What you will do: Show each line of the data below that contains the string "kern", copied in full.

-----

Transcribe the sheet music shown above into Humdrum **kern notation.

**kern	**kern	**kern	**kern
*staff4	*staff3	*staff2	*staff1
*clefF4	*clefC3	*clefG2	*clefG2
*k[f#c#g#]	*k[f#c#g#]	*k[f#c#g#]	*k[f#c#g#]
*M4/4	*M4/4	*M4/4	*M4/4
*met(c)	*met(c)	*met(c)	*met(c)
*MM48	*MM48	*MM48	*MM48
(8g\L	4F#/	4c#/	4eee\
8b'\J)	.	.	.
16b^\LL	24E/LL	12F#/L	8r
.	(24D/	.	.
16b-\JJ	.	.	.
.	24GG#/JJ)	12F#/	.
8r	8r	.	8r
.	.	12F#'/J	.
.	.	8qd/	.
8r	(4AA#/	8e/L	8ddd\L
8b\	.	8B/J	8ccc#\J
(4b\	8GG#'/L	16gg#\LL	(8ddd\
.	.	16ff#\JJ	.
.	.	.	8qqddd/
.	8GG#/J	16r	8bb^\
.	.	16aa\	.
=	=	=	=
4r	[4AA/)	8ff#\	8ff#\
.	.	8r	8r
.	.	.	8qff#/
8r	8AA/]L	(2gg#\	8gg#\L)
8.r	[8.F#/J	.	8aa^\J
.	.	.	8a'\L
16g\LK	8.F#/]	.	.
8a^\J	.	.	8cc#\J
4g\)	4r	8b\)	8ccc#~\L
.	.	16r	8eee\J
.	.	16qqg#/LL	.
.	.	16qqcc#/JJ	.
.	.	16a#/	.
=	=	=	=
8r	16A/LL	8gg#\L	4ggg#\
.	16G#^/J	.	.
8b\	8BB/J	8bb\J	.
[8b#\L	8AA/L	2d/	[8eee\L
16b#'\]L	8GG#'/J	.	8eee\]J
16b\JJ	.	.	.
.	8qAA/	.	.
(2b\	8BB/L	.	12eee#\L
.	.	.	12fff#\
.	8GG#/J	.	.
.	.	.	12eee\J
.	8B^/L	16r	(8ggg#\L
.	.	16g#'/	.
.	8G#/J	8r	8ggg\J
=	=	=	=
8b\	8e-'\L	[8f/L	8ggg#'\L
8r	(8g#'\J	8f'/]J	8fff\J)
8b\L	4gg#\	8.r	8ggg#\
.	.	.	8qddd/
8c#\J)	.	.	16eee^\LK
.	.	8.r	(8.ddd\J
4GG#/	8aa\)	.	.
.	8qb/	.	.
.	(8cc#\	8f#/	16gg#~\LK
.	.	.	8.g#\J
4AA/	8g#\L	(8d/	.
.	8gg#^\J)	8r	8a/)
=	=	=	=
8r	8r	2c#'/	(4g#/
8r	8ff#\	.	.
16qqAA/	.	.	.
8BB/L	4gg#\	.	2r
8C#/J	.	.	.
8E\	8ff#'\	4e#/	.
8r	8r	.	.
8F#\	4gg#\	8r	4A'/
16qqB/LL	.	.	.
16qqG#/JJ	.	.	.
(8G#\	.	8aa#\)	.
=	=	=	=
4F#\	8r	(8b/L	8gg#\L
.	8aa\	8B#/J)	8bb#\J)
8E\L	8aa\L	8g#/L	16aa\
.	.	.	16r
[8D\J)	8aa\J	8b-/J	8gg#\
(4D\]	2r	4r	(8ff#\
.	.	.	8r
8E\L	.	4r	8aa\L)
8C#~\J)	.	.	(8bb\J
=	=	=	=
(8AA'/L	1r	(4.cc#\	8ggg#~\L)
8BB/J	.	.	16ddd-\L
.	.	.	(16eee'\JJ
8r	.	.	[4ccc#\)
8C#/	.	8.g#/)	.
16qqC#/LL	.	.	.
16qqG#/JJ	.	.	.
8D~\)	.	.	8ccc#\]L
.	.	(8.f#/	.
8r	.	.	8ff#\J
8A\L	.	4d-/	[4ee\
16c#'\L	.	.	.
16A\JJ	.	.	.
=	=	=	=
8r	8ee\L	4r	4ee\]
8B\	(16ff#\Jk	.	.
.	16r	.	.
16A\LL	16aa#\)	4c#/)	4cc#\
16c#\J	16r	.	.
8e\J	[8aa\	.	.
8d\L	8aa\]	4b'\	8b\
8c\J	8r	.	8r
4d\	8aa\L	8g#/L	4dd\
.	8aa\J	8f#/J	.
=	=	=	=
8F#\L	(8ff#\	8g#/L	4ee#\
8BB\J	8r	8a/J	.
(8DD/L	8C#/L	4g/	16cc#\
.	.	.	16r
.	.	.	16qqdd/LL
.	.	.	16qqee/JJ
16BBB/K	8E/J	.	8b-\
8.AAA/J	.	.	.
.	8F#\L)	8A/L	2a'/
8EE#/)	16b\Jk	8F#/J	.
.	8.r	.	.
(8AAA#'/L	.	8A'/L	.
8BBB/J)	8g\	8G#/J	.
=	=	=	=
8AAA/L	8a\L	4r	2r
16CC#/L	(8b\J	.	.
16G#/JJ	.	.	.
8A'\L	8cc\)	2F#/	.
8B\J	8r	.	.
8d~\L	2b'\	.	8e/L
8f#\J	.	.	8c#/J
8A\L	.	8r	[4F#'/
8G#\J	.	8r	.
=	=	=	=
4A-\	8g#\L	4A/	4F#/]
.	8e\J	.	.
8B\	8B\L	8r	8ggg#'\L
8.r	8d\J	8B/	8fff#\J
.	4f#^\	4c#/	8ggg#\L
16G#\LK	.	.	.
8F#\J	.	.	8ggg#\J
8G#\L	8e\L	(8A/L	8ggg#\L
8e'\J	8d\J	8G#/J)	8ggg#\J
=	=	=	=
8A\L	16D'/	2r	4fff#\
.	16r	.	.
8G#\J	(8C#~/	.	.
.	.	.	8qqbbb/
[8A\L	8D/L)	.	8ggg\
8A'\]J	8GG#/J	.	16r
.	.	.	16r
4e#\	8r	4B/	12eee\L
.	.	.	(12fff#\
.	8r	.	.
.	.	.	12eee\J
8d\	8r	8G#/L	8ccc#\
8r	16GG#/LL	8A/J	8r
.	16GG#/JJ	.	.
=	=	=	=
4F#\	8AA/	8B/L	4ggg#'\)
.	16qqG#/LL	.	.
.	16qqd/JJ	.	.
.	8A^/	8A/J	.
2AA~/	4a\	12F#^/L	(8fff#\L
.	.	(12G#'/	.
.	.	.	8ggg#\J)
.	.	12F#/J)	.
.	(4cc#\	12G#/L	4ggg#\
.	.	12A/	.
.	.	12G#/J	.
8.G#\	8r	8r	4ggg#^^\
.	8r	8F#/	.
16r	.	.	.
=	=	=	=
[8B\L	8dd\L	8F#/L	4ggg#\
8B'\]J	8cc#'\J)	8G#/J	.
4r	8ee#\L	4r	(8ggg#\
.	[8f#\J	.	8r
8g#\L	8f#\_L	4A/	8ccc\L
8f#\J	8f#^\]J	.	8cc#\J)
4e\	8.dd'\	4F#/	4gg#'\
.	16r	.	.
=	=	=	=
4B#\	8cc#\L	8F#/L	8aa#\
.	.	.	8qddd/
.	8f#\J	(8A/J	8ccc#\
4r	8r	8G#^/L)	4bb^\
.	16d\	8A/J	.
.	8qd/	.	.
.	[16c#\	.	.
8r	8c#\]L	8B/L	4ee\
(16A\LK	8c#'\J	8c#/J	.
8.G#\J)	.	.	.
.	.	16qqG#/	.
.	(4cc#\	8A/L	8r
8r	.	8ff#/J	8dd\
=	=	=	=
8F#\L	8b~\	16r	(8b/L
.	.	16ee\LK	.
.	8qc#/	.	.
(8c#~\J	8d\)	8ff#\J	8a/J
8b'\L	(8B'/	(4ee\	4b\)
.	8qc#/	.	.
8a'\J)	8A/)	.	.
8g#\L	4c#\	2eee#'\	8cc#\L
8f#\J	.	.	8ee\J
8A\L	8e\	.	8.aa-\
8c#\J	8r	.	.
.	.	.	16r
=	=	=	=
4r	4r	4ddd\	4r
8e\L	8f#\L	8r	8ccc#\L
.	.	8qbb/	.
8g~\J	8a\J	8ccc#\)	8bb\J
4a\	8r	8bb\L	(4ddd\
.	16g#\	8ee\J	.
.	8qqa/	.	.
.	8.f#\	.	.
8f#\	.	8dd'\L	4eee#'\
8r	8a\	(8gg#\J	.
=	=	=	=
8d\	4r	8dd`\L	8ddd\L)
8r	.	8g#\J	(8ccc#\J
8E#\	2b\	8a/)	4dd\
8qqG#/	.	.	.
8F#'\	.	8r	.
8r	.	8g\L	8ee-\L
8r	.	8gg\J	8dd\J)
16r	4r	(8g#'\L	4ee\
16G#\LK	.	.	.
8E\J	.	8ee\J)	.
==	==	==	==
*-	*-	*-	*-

-----

Finished exercise:
Transcribe the sheet music shown above into Humdrum **kern notation.
**kern	**kern	**kern	**kern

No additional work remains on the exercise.